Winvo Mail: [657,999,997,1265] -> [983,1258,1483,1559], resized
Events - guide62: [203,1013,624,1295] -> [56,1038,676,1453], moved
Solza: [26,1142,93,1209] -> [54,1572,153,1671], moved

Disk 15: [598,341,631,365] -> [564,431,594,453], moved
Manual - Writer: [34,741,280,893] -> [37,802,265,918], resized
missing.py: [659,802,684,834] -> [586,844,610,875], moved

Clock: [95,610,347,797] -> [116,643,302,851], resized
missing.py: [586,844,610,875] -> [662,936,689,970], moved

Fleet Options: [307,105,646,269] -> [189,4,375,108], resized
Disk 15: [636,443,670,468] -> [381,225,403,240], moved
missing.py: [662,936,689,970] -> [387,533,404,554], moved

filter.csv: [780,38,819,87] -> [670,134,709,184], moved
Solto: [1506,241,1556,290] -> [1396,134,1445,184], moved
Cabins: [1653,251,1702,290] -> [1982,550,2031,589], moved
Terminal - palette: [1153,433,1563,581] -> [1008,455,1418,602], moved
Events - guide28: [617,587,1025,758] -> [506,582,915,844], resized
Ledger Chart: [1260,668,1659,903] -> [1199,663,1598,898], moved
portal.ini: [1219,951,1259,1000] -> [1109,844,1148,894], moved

.....

THE TASK: Check the records above and copy each line that has the string "Events".

OUTPUT FOR THIS EXERCISE:
Events - guide62: [203,1013,624,1295] -> [56,1038,676,1453], moved
Events - guide28: [617,587,1025,758] -> [506,582,915,844], resized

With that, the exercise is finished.